Exercise data below:
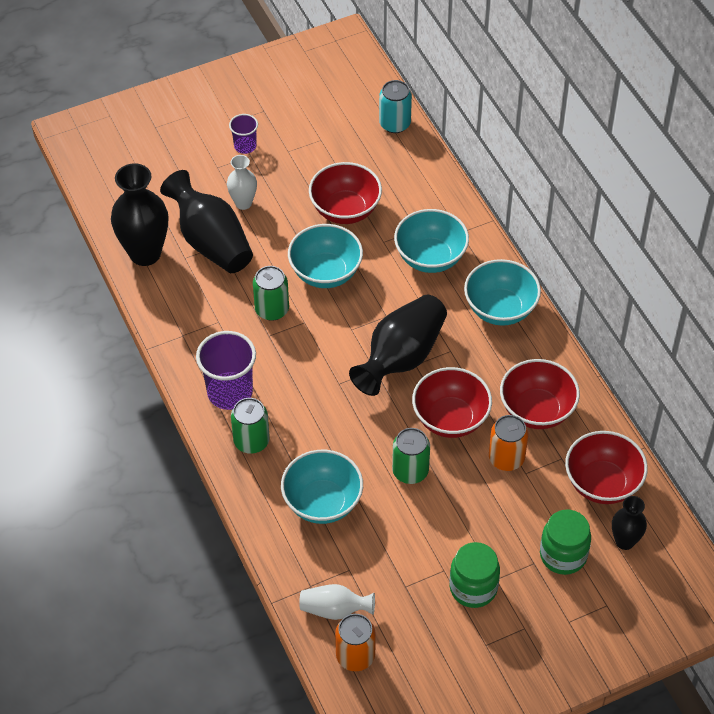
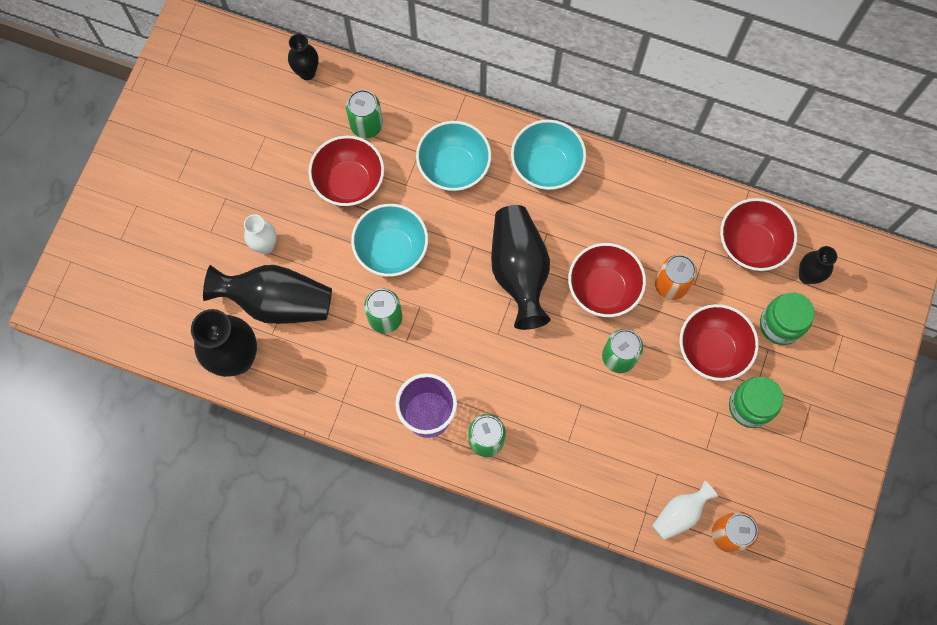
camera: 45 degrees left, 20 degrees up
(245, 146) = (212, 193): purple cup -> none
(322, 502) = (586, 440): turquoise bowl -> none
(394, 124) = (307, 72): turquoise can -> black vase
(399, 185) = (366, 125): none -> green can
(537, 410) = (653, 227): red bowl -> red bowl (712, 350)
End of Exercise data.
# Exercise description:
Beginning with the line that contains "(322, 502) = (586, 440): turquoise", set down every line through the end of the data without change.

# Solution for this task:
(322, 502) = (586, 440): turquoise bowl -> none
(394, 124) = (307, 72): turquoise can -> black vase
(399, 185) = (366, 125): none -> green can
(537, 410) = (653, 227): red bowl -> red bowl (712, 350)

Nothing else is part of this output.